**Brief:**
The word to find is "dumbbell". Copy each line of the material that contains it.

**Exercise input:**

------------------------------------------------

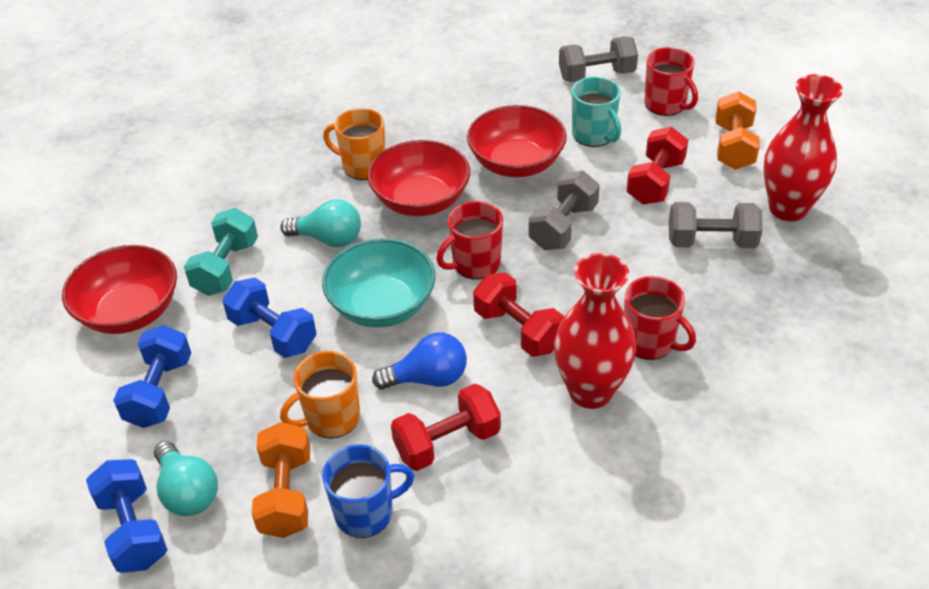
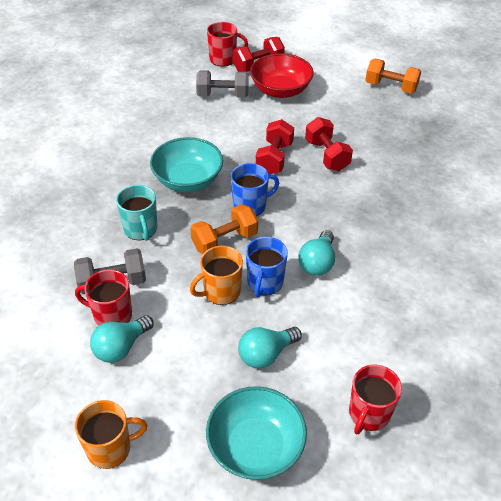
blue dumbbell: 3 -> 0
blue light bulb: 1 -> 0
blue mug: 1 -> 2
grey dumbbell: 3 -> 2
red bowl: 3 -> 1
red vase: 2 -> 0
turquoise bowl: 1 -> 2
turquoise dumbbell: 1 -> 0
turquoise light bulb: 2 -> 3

------------------------------------------------

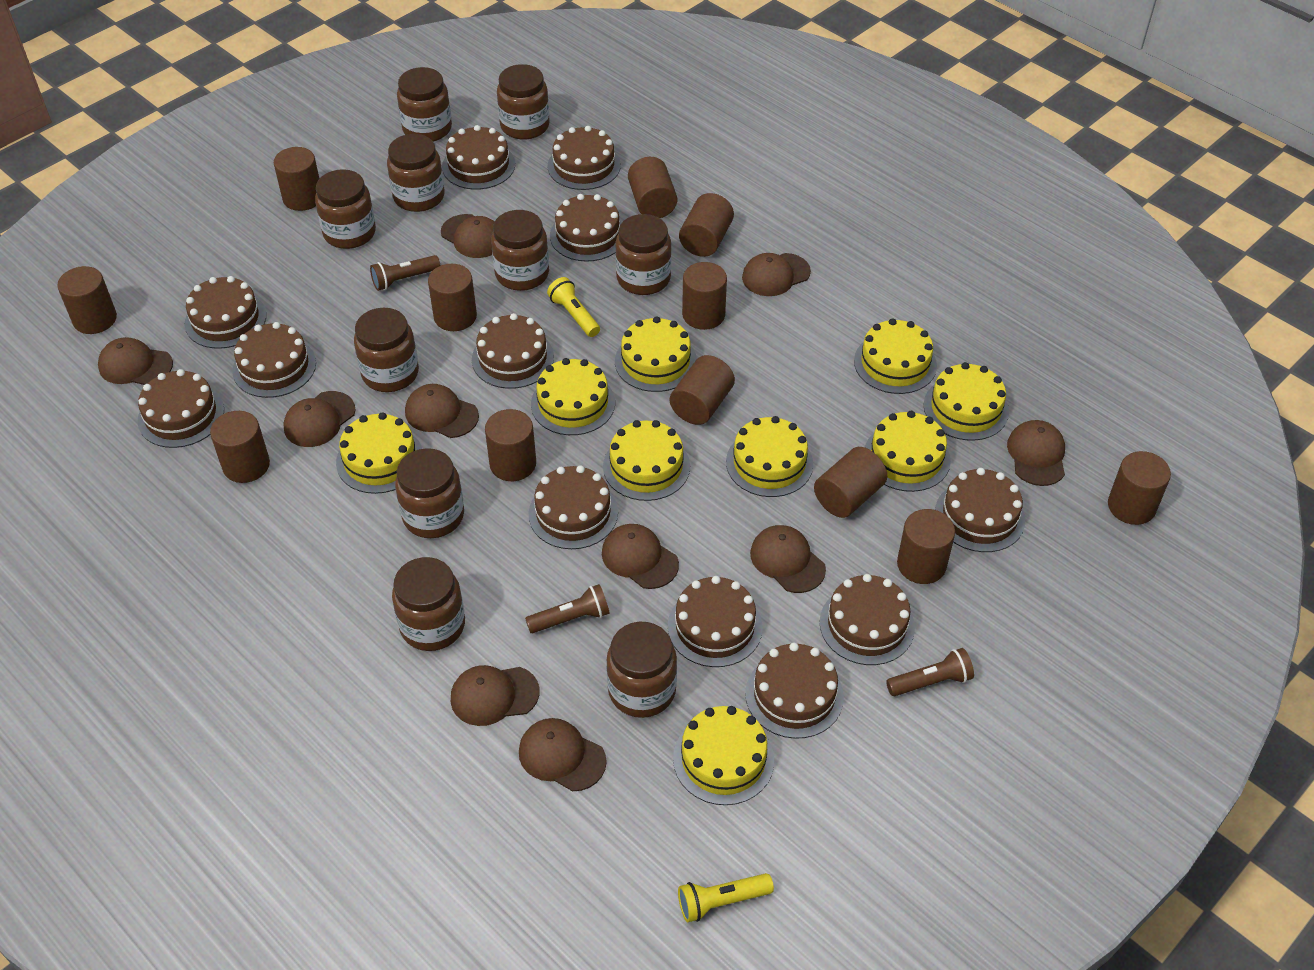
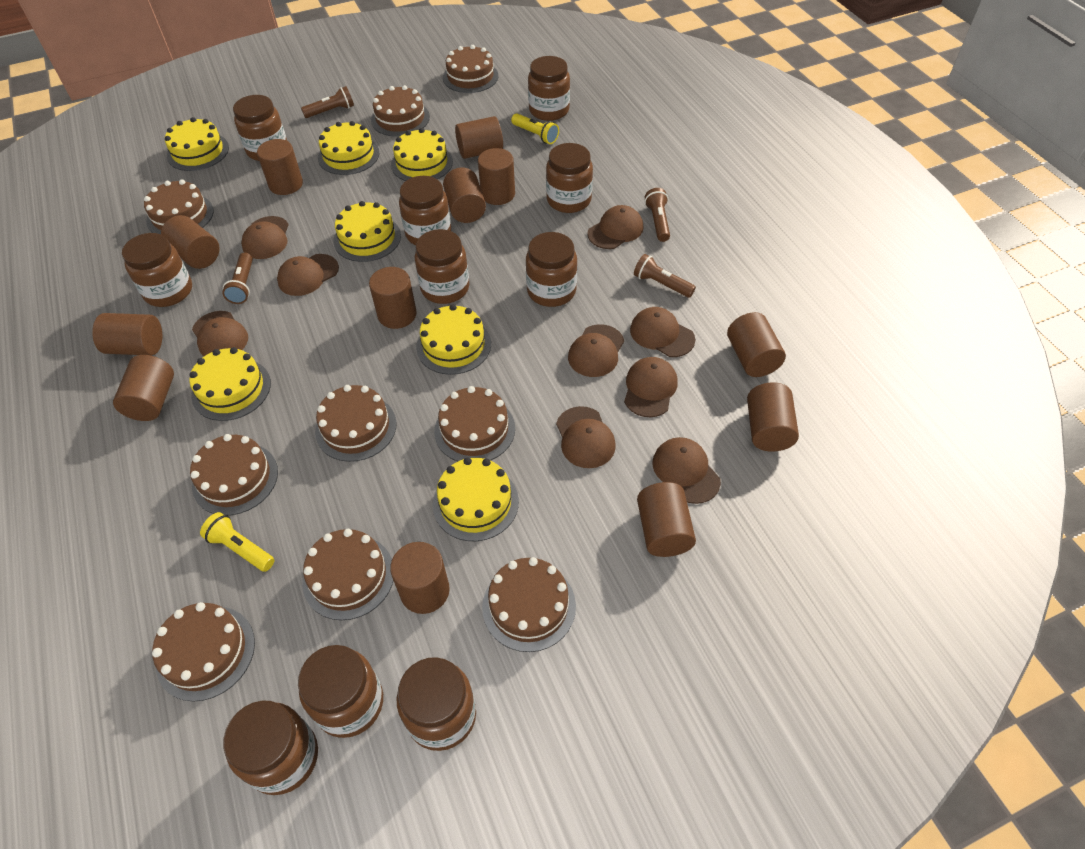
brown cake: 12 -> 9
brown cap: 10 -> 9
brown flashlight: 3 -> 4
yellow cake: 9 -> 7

------------------------------------------------

**Response below:**
blue dumbbell: 3 -> 0
grey dumbbell: 3 -> 2
turquoise dumbbell: 1 -> 0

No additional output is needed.